■ **TASK ITEM**: Nothing is needed except the lines below that run from the one with "camera: 10 degrees left, 10 degrees up" through the one with "(1043, 154) = (395, 145): turquoise", repeated exactly.

■ **DATA FOR THIS EXERCISE**:
------------------------------

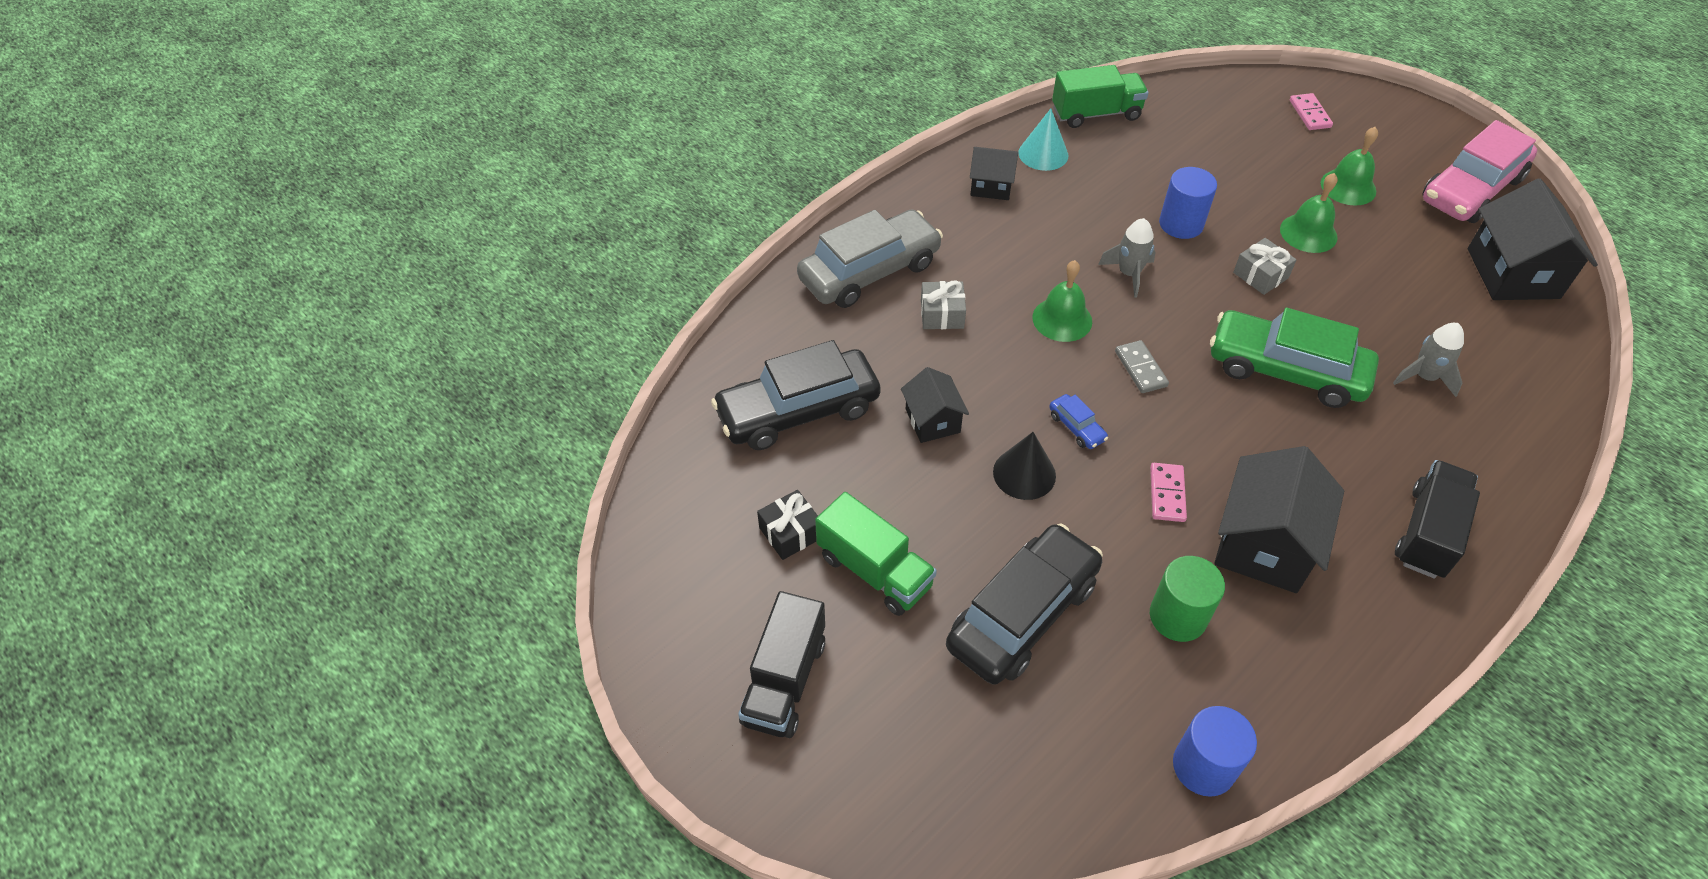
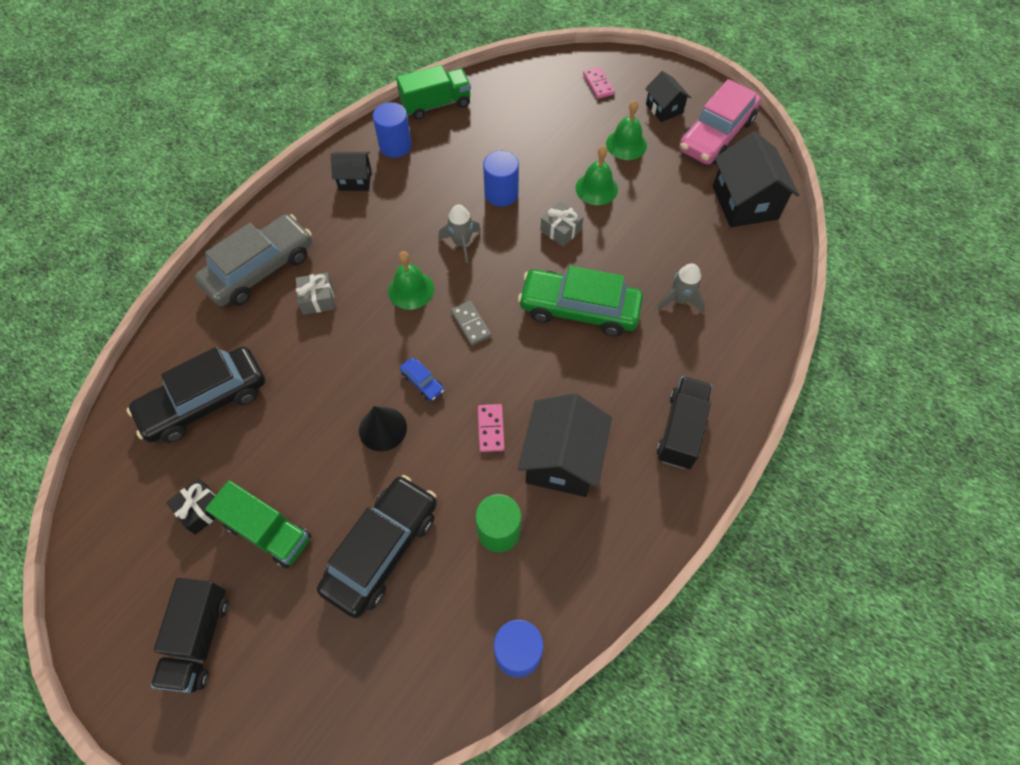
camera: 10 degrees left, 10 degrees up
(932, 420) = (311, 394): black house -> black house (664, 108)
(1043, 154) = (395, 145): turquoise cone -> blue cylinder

------------------------------

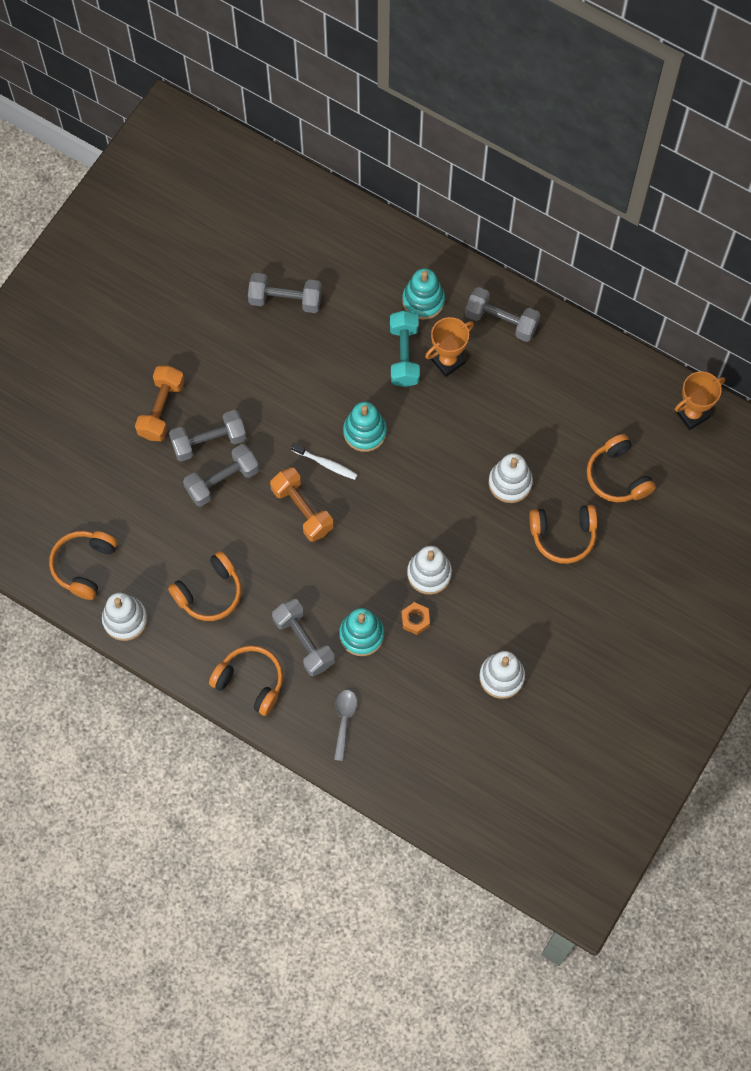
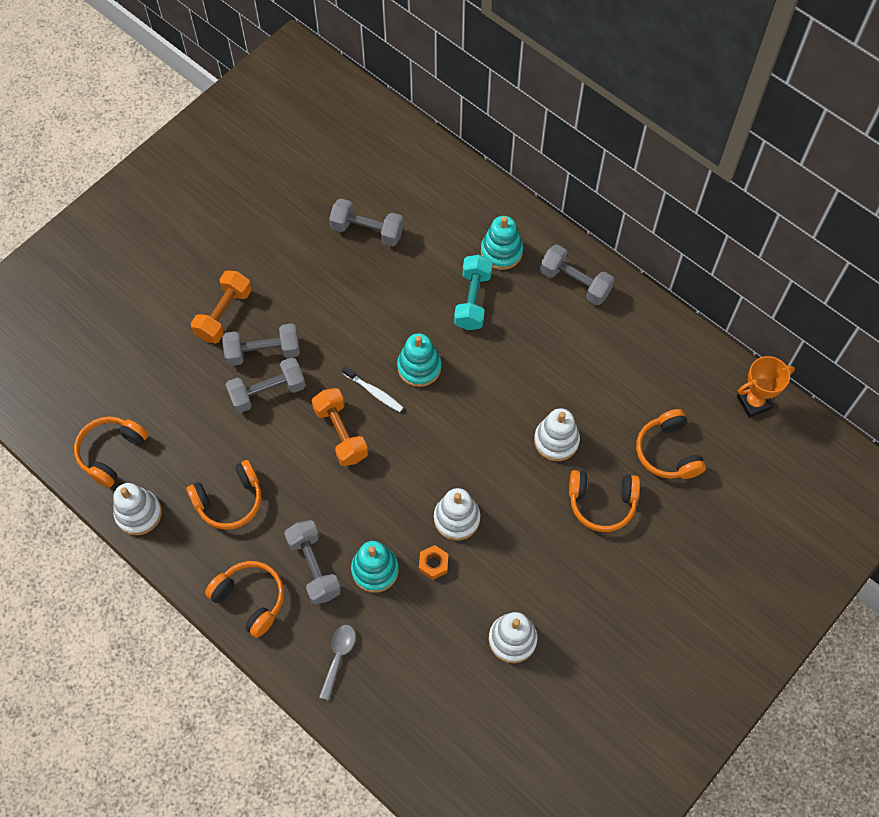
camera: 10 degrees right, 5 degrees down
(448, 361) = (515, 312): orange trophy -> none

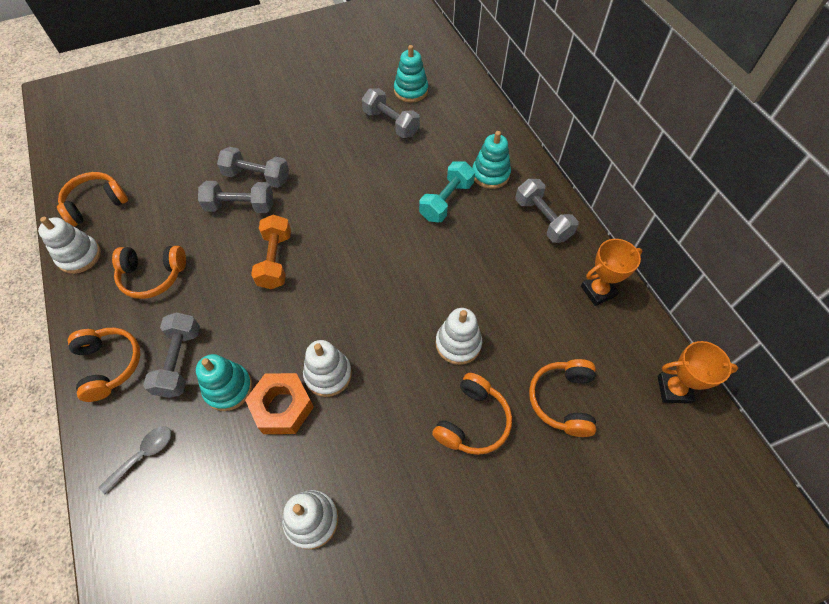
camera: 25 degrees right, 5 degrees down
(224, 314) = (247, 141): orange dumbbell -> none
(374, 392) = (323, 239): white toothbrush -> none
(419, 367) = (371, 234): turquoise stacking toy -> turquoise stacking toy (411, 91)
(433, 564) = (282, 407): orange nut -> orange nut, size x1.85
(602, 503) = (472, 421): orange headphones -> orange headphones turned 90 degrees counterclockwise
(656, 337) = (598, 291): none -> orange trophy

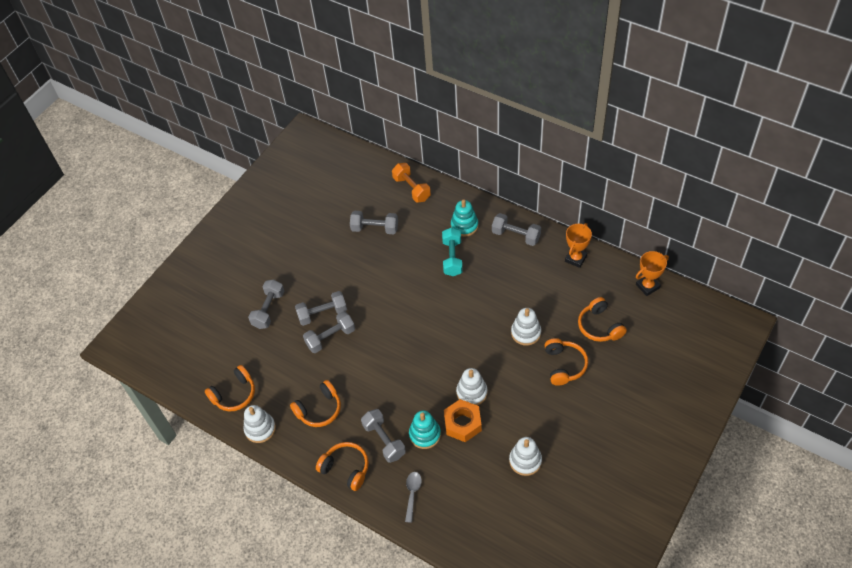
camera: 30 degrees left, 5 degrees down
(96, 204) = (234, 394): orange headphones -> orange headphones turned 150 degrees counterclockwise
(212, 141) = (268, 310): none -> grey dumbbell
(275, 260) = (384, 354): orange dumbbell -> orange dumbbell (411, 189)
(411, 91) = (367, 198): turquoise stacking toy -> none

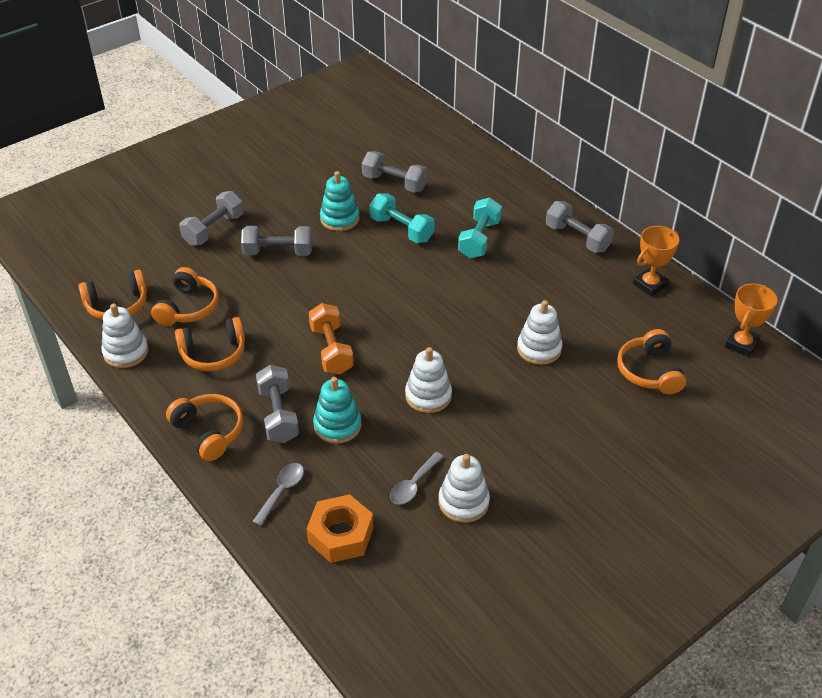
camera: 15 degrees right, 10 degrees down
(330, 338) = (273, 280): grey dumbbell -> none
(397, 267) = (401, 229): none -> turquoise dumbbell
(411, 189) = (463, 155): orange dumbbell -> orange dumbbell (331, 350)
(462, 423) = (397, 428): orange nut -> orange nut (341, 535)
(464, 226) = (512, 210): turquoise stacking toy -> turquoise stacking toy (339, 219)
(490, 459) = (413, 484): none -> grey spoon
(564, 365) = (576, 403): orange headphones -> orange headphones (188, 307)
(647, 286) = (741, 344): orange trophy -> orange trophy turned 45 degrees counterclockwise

------------------------------

■ **ANSWER SECTION**:
camera: 10 degrees left, 10 degrees up
(932, 420) = (311, 394): black house -> black house (664, 108)
(1043, 154) = (395, 145): turquoise cone -> blue cylinder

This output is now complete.